▶ [What is required]
Restate the whole of the data below word for word, skipping the images.

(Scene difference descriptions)
-- -- --

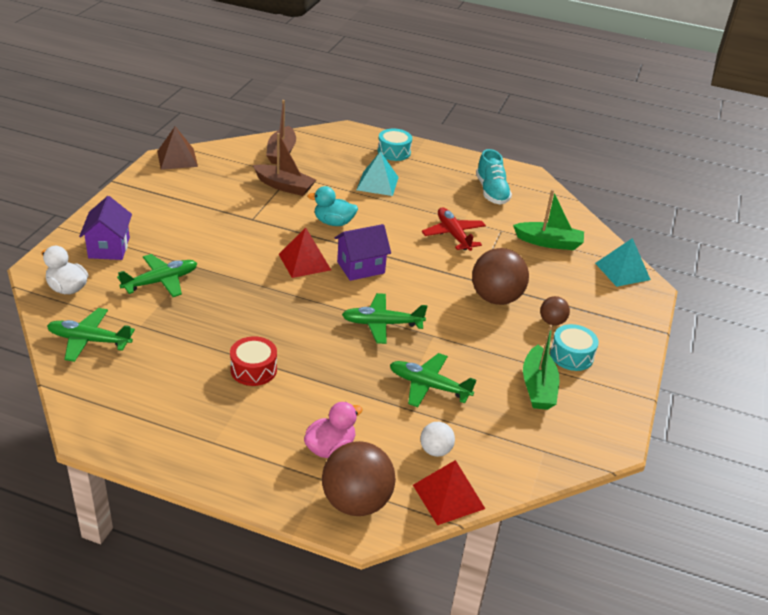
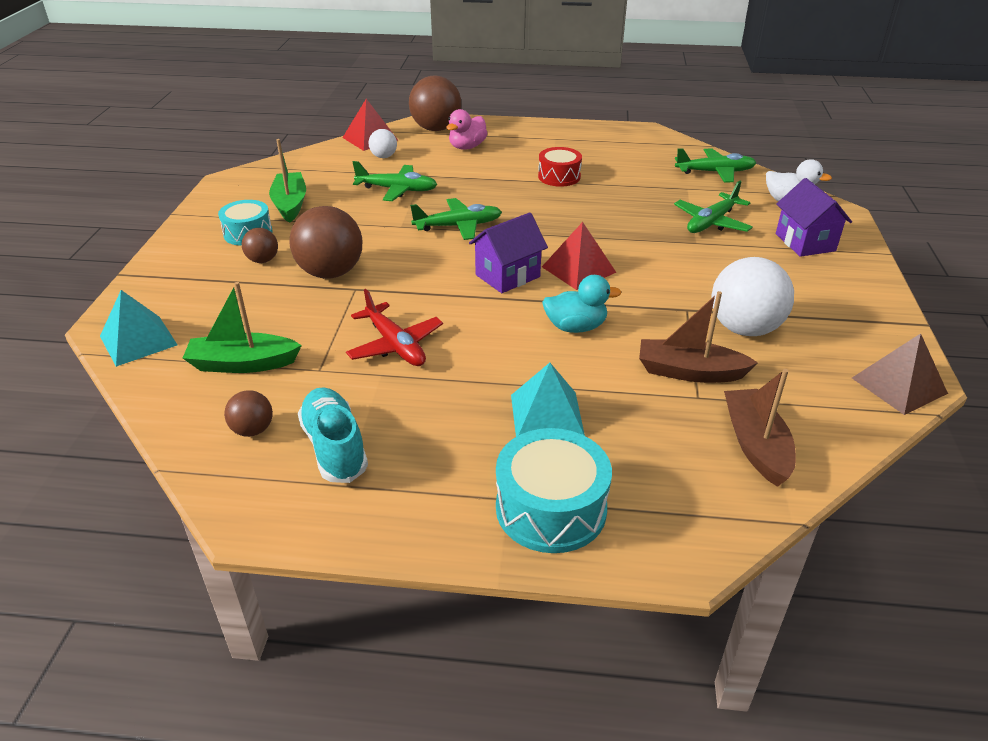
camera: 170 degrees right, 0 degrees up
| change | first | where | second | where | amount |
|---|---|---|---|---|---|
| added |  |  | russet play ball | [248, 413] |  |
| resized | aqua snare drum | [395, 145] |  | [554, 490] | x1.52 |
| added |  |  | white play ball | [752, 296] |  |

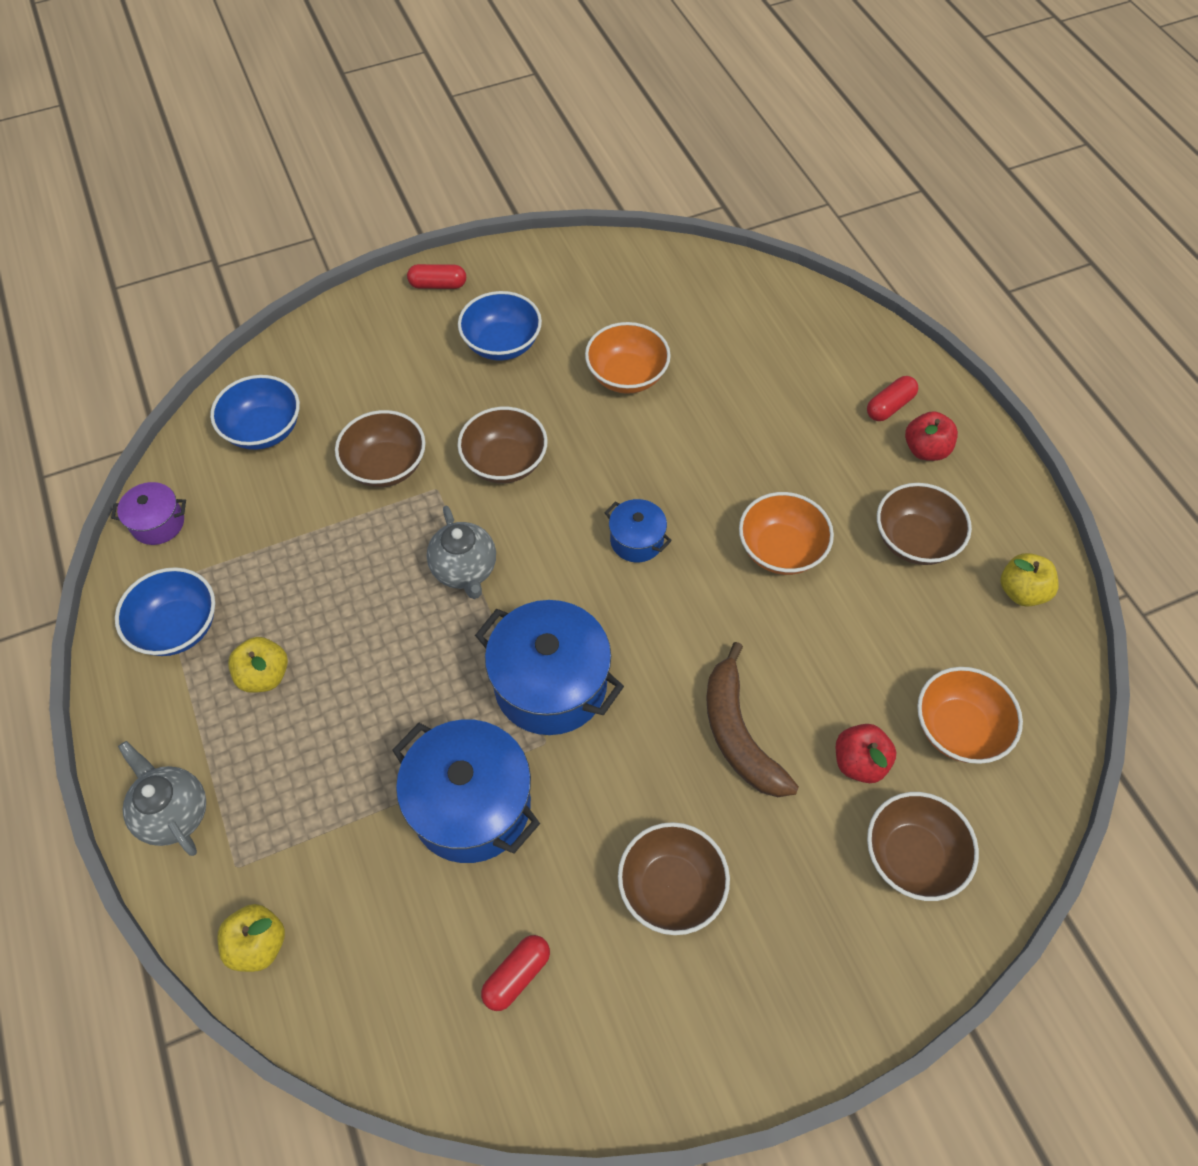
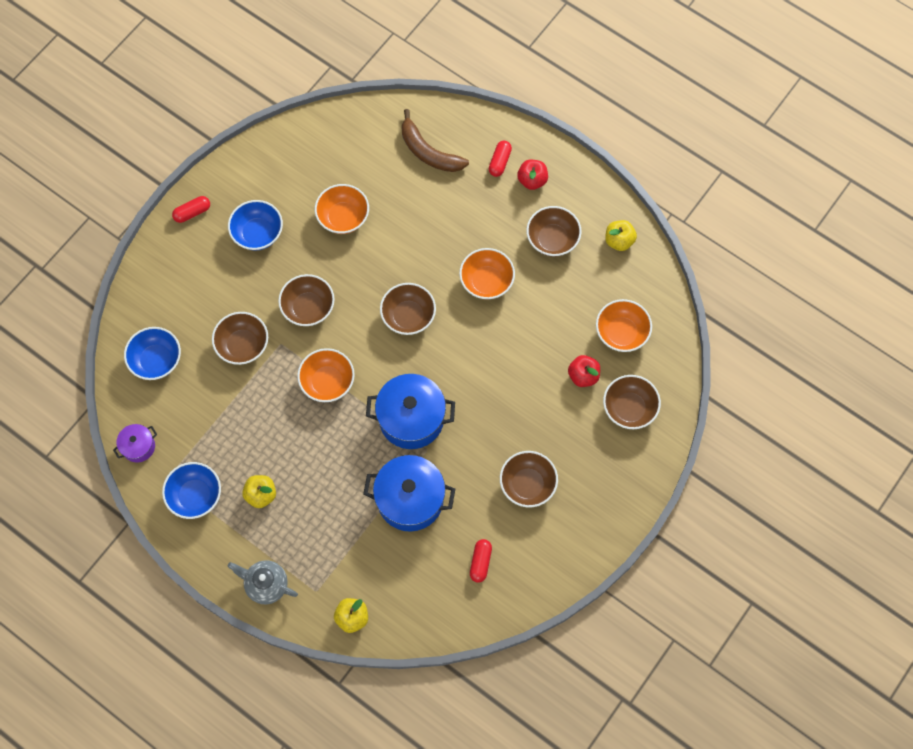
camera: 30 degrees left, 10 degrees up
| change | first | where | second | where | amount |
|---|---|---|---|---|---|
| replaced | ash-grey tea pot | [461, 552] | orange serving bowl | [326, 375] |  |
| replaced | royal blue cooking pot | [638, 530] | russet serving bowl | [408, 309] |  |
| moved | russet banana fruit | [752, 719] |  | [435, 140] |  |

-- -- --

▶ [The completed task]
camera: 170 degrees right, 0 degrees up
| change | first | where | second | where | amount |
|---|---|---|---|---|---|
| added |  |  | russet play ball | [248, 413] |  |
| resized | aqua snare drum | [395, 145] |  | [554, 490] | x1.52 |
| added |  |  | white play ball | [752, 296] |  |

camera: 30 degrees left, 10 degrees up
| change | first | where | second | where | amount |
|---|---|---|---|---|---|
| replaced | ash-grey tea pot | [461, 552] | orange serving bowl | [326, 375] |  |
| replaced | royal blue cooking pot | [638, 530] | russet serving bowl | [408, 309] |  |
| moved | russet banana fruit | [752, 719] |  | [435, 140] |  |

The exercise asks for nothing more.